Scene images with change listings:
□ □ □ □ □

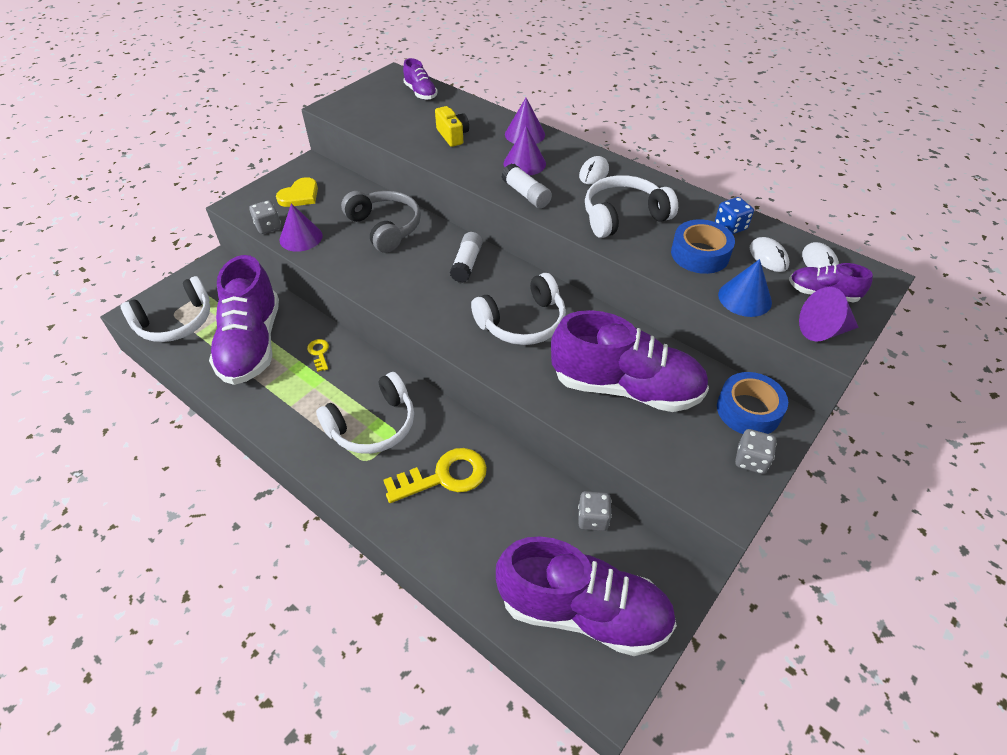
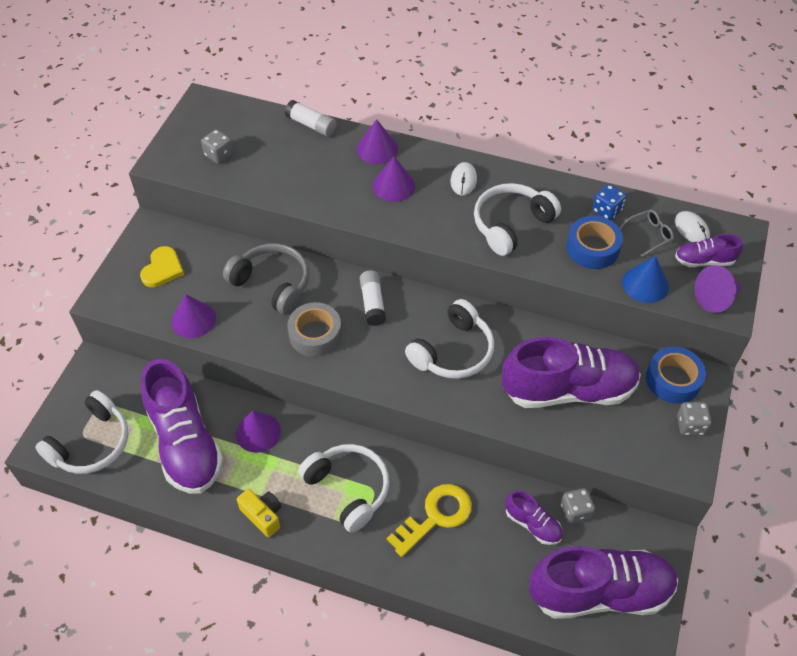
camera: 20 degrees left, 5 degrees up
(268, 227) = (152, 316): grey dice -> grey dice (219, 155)
(319, 353) = (258, 432): yellow key -> purple cone
(373, 425) = (348, 489): white headphones -> white headphones turned 75 degrees counterclockwise
(399, 275) = (315, 334): none -> grey tape
(420, 93) = (245, 120): purple shoe -> purple shoe (533, 524)
(452, 136) = (307, 169): yellow camera -> yellow camera (263, 515)
(526, 194) = (413, 223): white glue stick -> white glue stick (311, 125)
(768, 257) = (649, 235): white mouse -> grey glasses

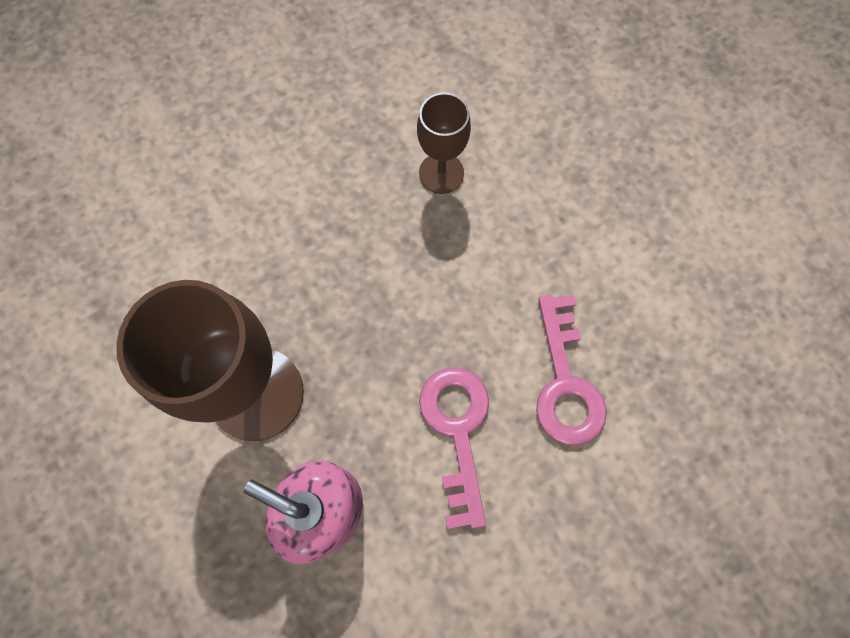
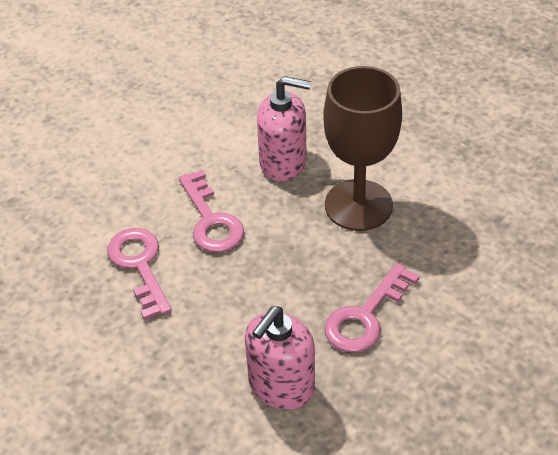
camera: 165 degrees right, 25 degrees down
(321, 227) = (365, 316): none -> pink key
(441, 173) = (281, 386): brown goblet -> pink soap dispenser

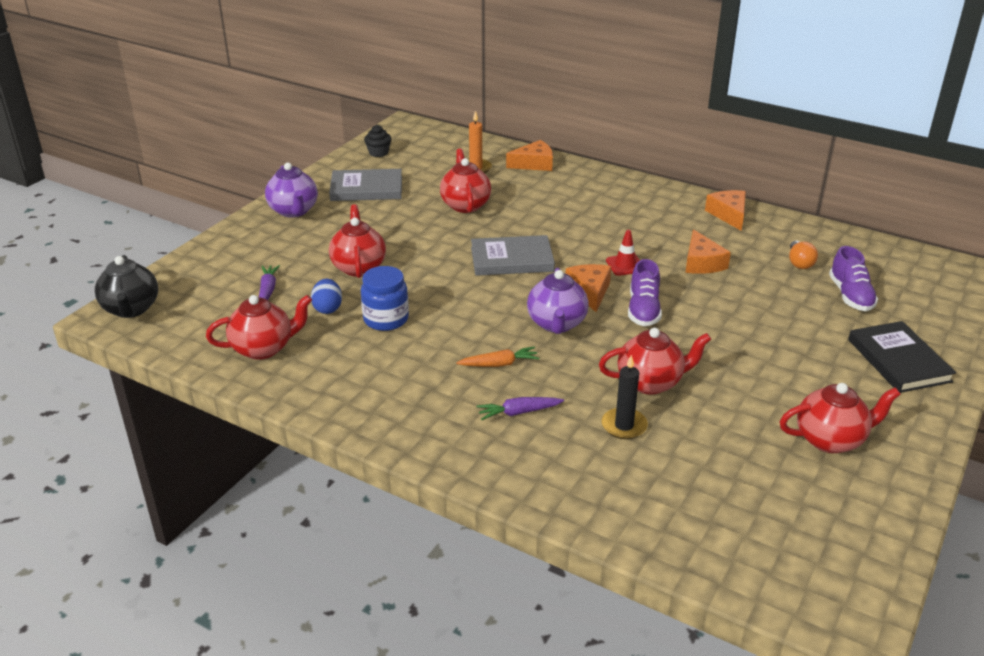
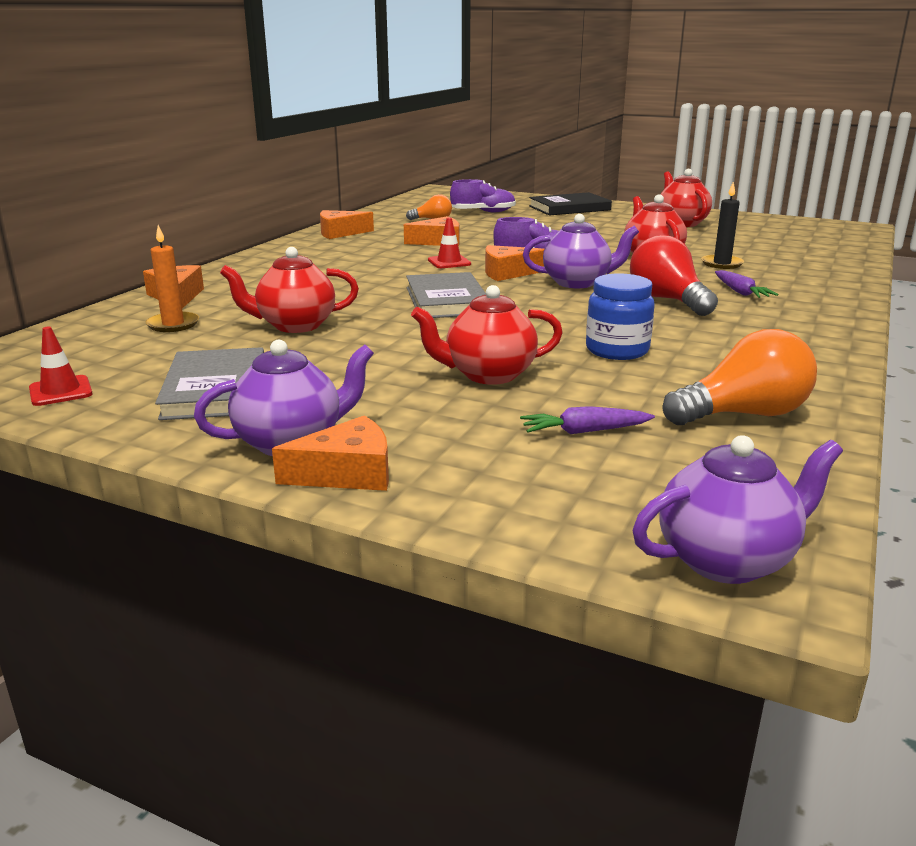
camera: 95 degrees left, 10 degrees down
(131, 309) = (727, 560): black teapot -> purple teapot
(256, 225) = (347, 473): none -> orange cheese
(264, 348) = (743, 414): red teapot -> orange light bulb
(328, 308) = (612, 384): blue egg -> none
(378, 153) = (60, 391): black cupcake -> red traffic cone
(499, 364) = (668, 300): orange carrot -> red light bulb

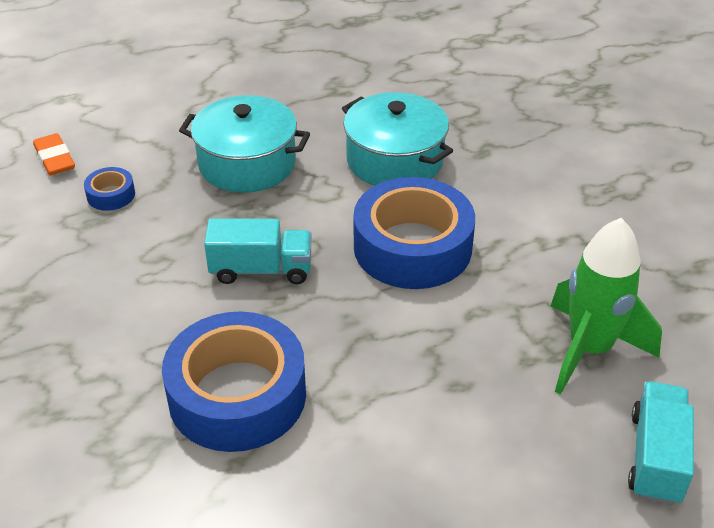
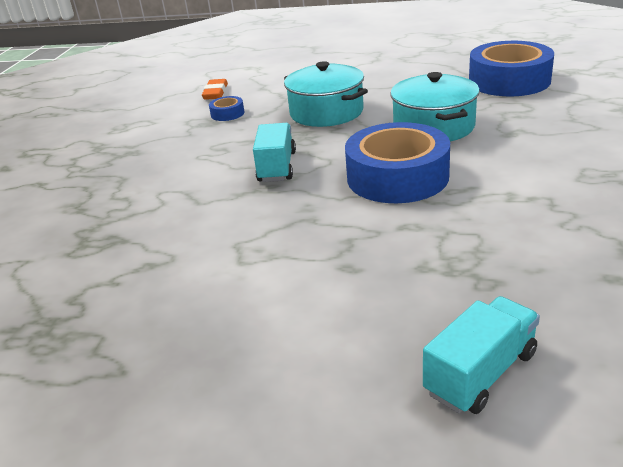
camera: 35 degrees right, 10 degrees down
(237, 395) = (189, 229): blue tape -> blue tape (509, 81)
(261, 270) = (277, 167): turquoise truck -> turquoise truck turned 120 degrees counterclockwise
(589, 350) = (487, 275): green rocket -> none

□ □ □ □ □

### Your objective:
What are the lines above from the one with "(328, 308) = (612, 384): blue egg -> none" to the one with "(237, 395) = (189, 229): blue", both included? Reproduce them exactly, without pictures.

### Answer to this task:
(328, 308) = (612, 384): blue egg -> none
(378, 153) = (60, 391): black cupcake -> red traffic cone
(499, 364) = (668, 300): orange carrot -> red light bulb

camera: 35 degrees right, 10 degrees down
(237, 395) = (189, 229): blue tape -> blue tape (509, 81)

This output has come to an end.